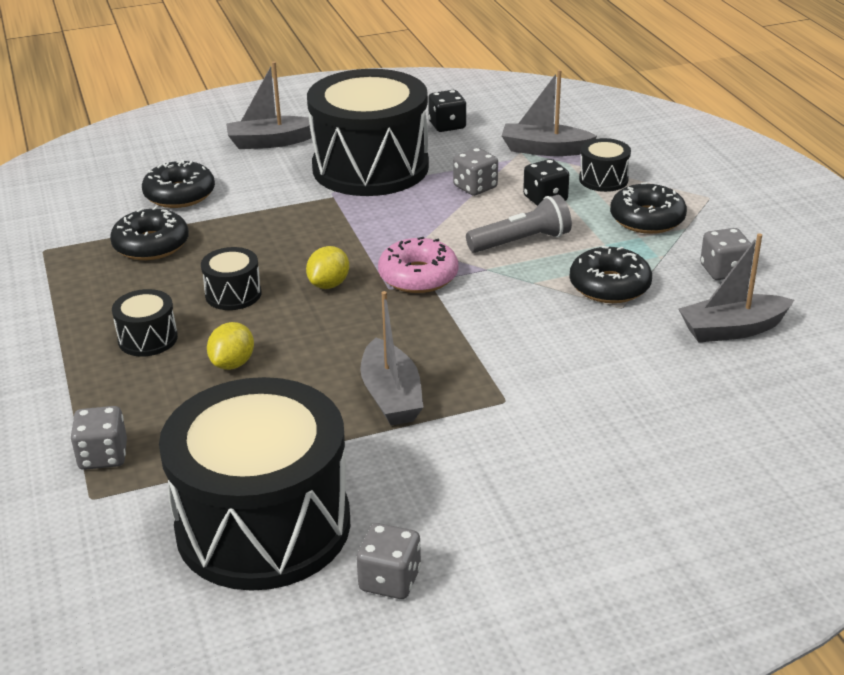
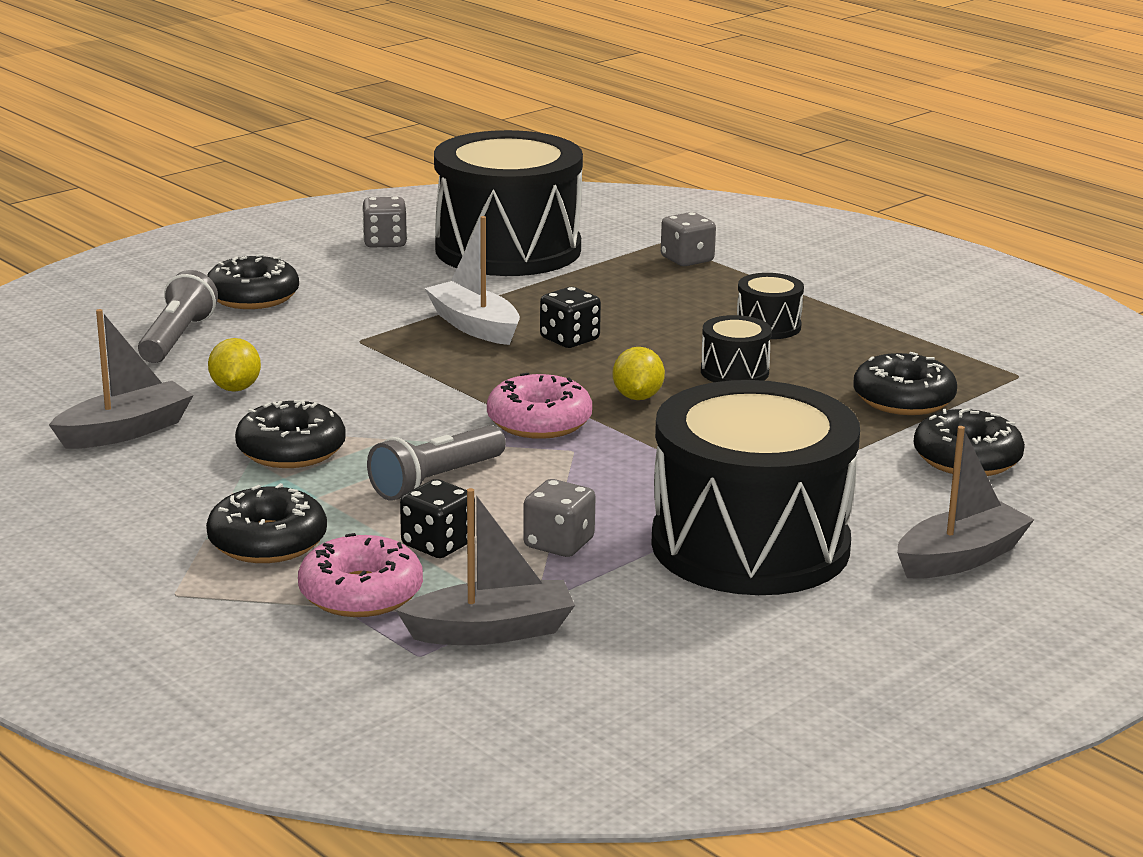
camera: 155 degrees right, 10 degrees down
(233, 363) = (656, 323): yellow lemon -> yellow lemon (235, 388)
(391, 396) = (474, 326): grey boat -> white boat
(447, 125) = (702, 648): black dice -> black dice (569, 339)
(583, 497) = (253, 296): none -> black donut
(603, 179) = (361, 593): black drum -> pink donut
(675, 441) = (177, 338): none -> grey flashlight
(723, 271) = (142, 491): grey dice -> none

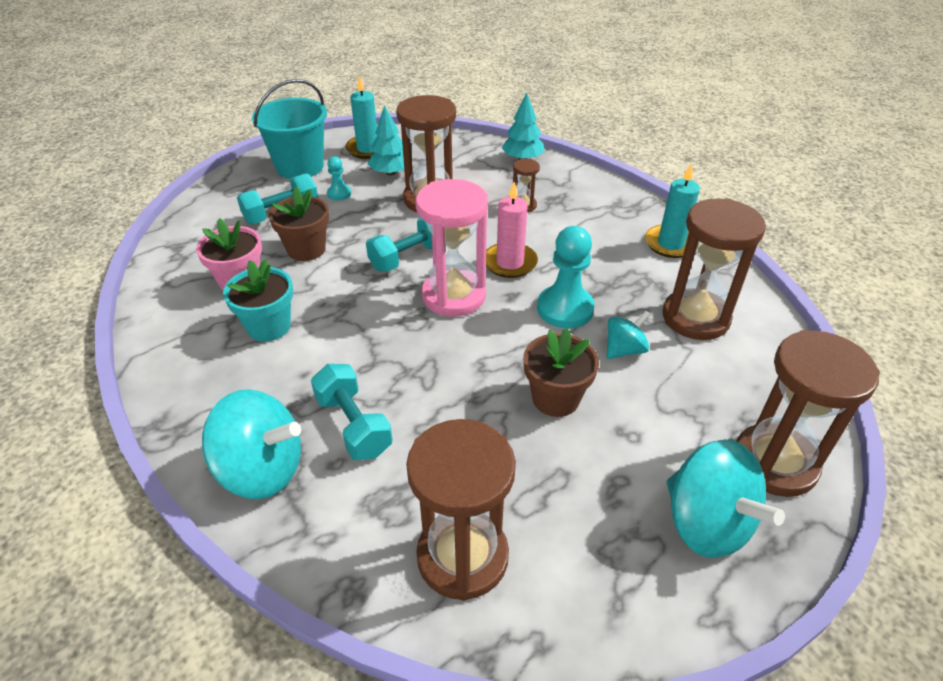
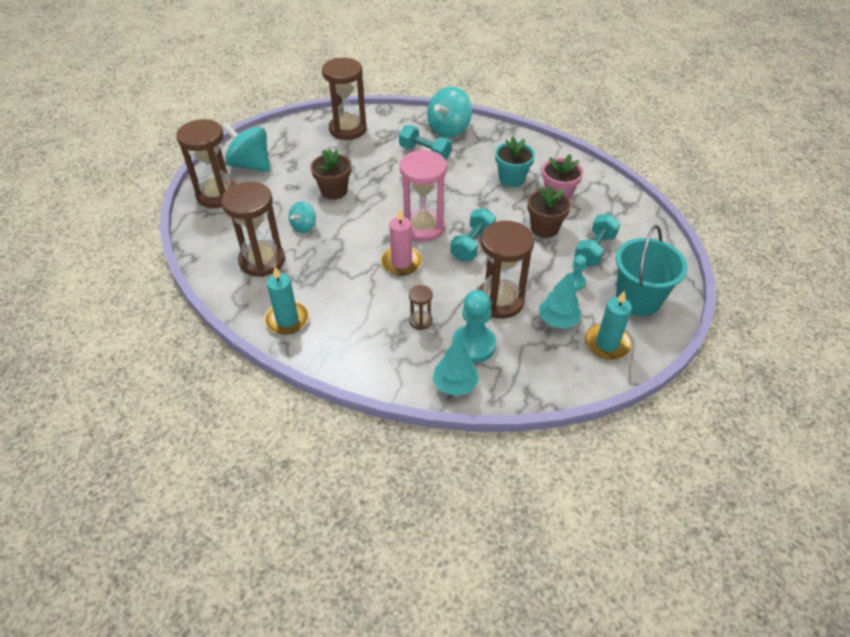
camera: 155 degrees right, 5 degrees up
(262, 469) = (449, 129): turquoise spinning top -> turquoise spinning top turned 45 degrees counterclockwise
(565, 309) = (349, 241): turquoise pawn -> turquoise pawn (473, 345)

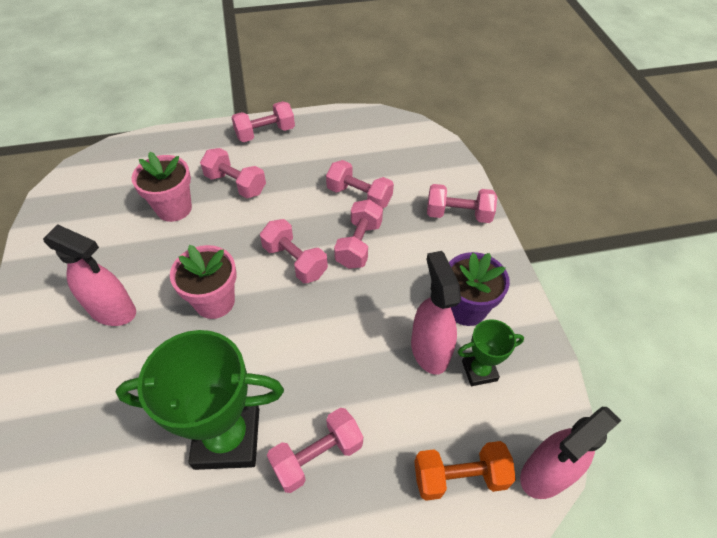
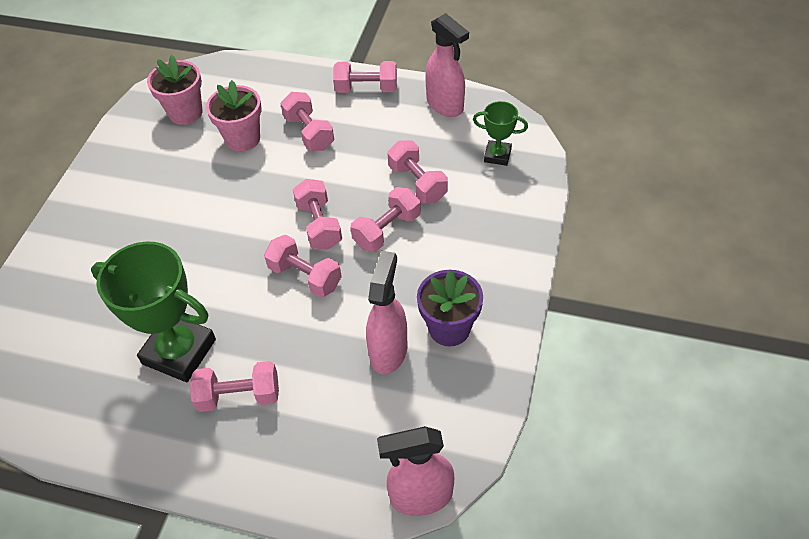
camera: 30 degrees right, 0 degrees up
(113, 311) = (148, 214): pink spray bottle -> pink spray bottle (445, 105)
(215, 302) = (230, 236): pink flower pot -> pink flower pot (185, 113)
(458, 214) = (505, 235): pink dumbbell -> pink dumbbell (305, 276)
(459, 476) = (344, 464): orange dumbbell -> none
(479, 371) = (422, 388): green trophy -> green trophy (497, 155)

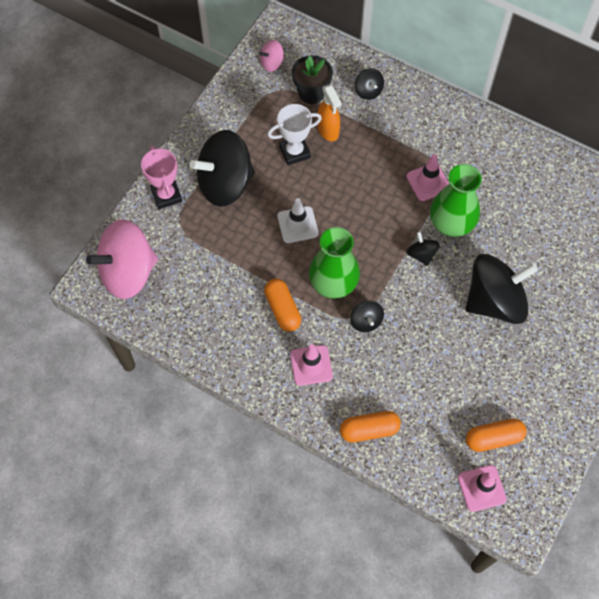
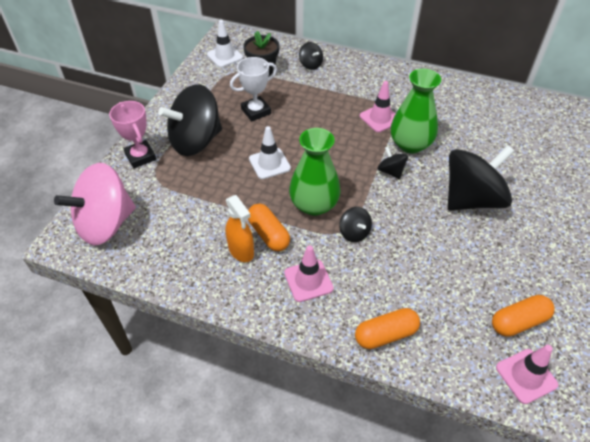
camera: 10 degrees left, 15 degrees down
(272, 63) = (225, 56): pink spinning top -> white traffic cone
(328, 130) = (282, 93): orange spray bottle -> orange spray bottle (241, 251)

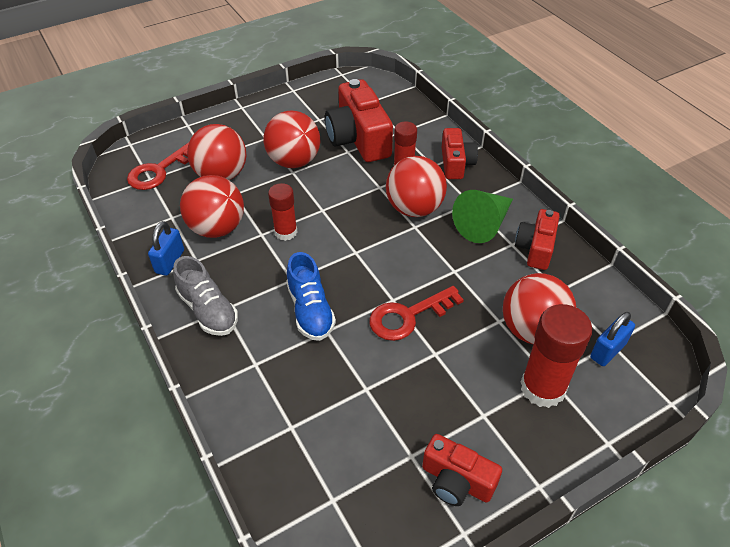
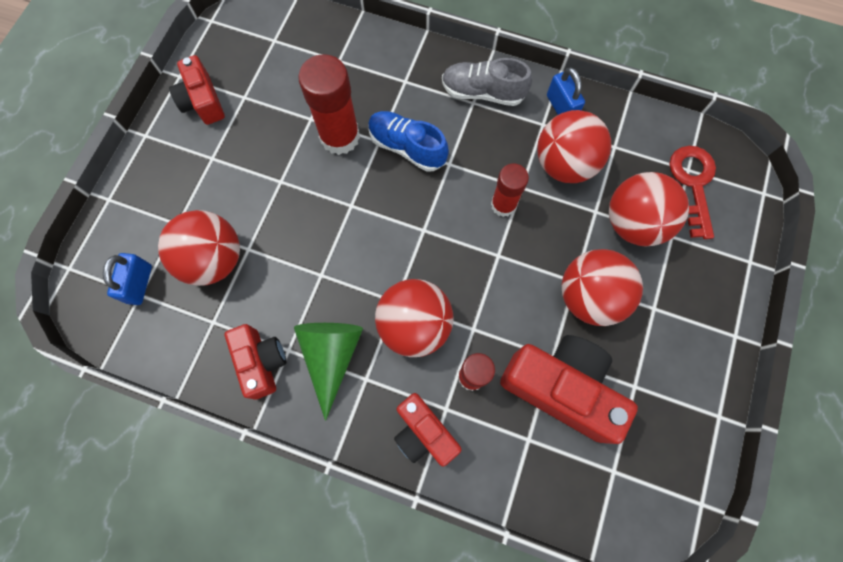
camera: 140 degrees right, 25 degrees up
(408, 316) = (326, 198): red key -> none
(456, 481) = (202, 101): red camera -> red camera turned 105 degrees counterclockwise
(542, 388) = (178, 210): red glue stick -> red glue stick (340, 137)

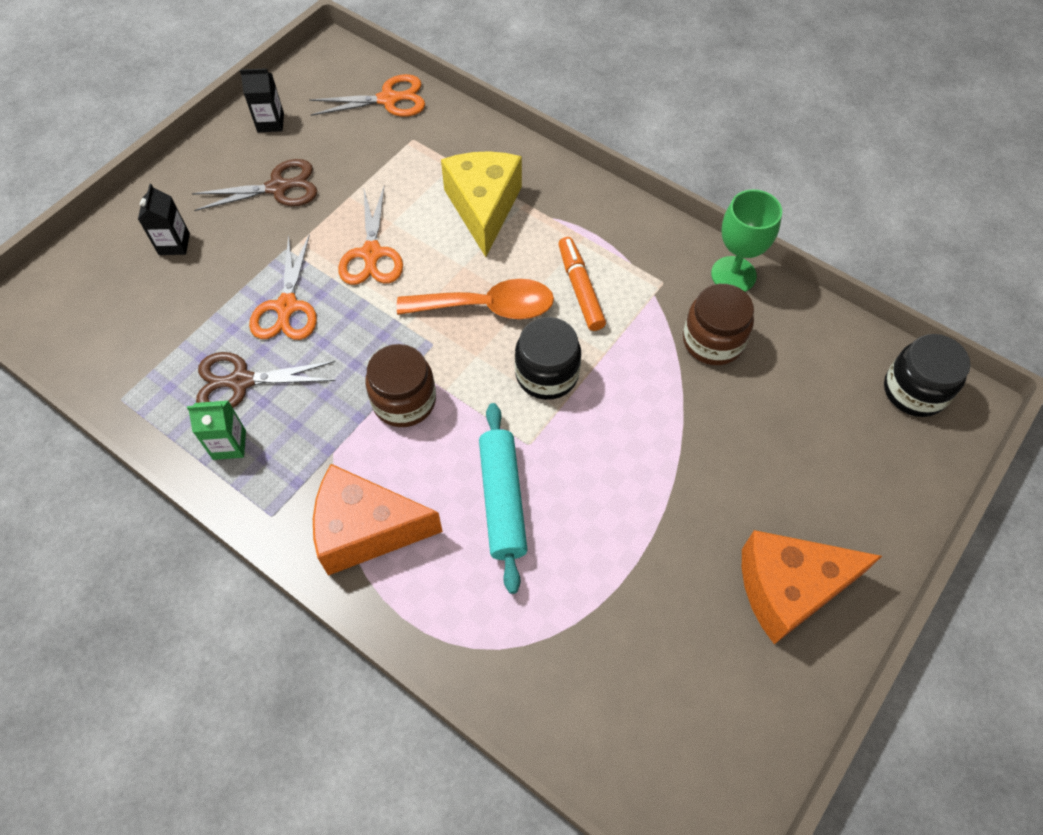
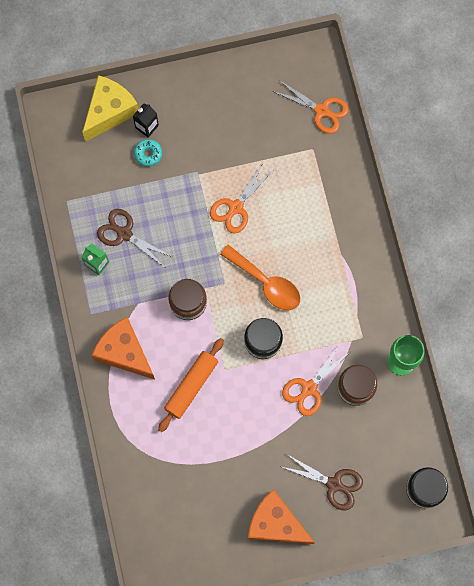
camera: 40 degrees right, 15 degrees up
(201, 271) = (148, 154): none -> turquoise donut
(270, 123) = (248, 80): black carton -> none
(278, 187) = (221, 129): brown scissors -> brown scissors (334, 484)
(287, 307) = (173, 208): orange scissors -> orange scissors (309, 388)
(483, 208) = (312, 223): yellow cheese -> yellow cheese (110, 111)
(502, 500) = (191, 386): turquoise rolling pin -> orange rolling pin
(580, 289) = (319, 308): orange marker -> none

------------------------------------------------------------

**How to complete this task**
Your task is to reproduce exactly the lines running from the line that contains "(723, 271) = (142, 491): grey dice -> none" to the end of the records, pictures excluded.

**Task answer**
(723, 271) = (142, 491): grey dice -> none

camera: 155 degrees right, 5 degrees up
(262, 469) = (449, 129): turquoise spinning top -> turquoise spinning top turned 45 degrees counterclockwise
(565, 309) = (349, 241): turquoise pawn -> turquoise pawn (473, 345)

camera: 30 degrees right, 0 degrees up
(113, 311) = (148, 214): pink spray bottle -> pink spray bottle (445, 105)
(215, 302) = (230, 236): pink flower pot -> pink flower pot (185, 113)
(458, 214) = (505, 235): pink dumbbell -> pink dumbbell (305, 276)
(459, 476) = (344, 464): orange dumbbell -> none
(479, 371) = (422, 388): green trophy -> green trophy (497, 155)

camera: 10 degrees left, 15 degrees down
(272, 63) = (225, 56): pink spinning top -> white traffic cone
(328, 130) = (282, 93): orange spray bottle -> orange spray bottle (241, 251)

camera: 140 degrees right, 25 degrees up
(408, 316) = (326, 198): red key -> none
(456, 481) = (202, 101): red camera -> red camera turned 105 degrees counterclockwise
(542, 388) = (178, 210): red glue stick -> red glue stick (340, 137)

camera: 40 degrees right, 15 degrees up
(201, 271) = (148, 154): none -> turquoise donut
(270, 123) = (248, 80): black carton -> none
(278, 187) = (221, 129): brown scissors -> brown scissors (334, 484)
(287, 307) = (173, 208): orange scissors -> orange scissors (309, 388)
(483, 208) = (312, 223): yellow cheese -> yellow cheese (110, 111)
(502, 500) = (191, 386): turquoise rolling pin -> orange rolling pin
(580, 289) = (319, 308): orange marker -> none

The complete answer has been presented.